§ Input records
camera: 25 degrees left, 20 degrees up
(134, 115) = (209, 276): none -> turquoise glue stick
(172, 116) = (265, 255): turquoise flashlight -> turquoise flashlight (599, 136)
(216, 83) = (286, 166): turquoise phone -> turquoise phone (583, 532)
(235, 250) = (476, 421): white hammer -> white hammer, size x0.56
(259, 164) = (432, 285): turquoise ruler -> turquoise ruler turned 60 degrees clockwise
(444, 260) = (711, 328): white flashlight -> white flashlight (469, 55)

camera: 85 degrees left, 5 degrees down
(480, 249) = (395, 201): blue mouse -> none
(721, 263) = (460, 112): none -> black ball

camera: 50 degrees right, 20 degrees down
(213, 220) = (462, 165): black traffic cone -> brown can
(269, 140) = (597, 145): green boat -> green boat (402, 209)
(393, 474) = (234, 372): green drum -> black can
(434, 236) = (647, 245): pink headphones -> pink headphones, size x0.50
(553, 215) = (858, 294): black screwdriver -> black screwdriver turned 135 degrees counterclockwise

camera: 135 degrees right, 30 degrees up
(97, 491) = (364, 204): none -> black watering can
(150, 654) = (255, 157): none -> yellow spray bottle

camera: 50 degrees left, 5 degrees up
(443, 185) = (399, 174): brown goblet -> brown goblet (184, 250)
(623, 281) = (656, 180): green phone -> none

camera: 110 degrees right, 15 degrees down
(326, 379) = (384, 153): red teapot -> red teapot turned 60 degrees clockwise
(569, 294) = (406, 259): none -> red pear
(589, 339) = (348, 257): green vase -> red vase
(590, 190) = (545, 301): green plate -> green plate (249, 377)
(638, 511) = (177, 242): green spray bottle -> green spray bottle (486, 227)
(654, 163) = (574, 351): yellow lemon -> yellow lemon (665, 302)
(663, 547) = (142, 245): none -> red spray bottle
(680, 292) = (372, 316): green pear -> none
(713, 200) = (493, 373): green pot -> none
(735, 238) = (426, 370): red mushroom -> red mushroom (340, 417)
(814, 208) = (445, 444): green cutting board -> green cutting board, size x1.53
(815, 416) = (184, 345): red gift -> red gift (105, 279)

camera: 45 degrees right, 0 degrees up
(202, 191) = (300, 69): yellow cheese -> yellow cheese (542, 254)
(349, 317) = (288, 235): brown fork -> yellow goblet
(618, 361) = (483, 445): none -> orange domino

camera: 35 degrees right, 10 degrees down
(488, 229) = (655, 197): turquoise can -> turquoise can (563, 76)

§ Your assignment
The lines above that include "camera" should each be listed.

§ Your solution
camera: 25 degrees left, 20 degrees up
camera: 85 degrees left, 5 degrees down
camera: 50 degrees right, 20 degrees down
camera: 135 degrees right, 30 degrees up
camera: 50 degrees left, 5 degrees up
camera: 110 degrees right, 15 degrees down
camera: 45 degrees right, 0 degrees up
camera: 35 degrees right, 10 degrees down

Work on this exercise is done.